Rows from a dataset
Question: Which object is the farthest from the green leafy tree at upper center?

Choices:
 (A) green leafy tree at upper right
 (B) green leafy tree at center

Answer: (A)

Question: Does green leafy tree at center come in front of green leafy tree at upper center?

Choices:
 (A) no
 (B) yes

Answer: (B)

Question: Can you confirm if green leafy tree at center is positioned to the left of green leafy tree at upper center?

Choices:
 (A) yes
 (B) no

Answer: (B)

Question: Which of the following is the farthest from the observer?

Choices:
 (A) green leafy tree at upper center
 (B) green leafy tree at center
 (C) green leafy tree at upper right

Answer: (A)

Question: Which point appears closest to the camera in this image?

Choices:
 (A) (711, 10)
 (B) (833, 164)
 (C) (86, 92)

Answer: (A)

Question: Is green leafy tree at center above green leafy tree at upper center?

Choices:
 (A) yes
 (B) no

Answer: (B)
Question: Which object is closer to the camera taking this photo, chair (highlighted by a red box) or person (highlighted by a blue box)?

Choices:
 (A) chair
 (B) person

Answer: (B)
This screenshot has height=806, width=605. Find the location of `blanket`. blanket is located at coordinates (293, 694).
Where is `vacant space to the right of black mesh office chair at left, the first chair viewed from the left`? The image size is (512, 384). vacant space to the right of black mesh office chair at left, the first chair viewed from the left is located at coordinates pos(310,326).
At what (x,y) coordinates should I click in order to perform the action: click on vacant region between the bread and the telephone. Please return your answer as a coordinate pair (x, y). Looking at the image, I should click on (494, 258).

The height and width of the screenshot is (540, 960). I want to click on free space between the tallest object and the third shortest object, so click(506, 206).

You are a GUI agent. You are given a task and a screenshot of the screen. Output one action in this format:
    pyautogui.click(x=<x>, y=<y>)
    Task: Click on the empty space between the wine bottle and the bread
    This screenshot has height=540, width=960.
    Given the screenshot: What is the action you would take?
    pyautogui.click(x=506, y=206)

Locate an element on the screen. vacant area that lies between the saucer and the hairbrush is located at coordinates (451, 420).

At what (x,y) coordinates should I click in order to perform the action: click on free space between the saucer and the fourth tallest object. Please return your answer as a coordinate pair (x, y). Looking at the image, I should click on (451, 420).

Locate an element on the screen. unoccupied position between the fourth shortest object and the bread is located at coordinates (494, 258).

Short exercise: Extract each line from the records above that contains the word "saucer".

Correct answer:
Locate an element on the screen. vacant area that lies between the saucer and the hairbrush is located at coordinates (451, 420).
At what (x,y) coordinates should I click in order to perform the action: click on free space between the saucer and the fourth tallest object. Please return your answer as a coordinate pair (x, y). Looking at the image, I should click on (451, 420).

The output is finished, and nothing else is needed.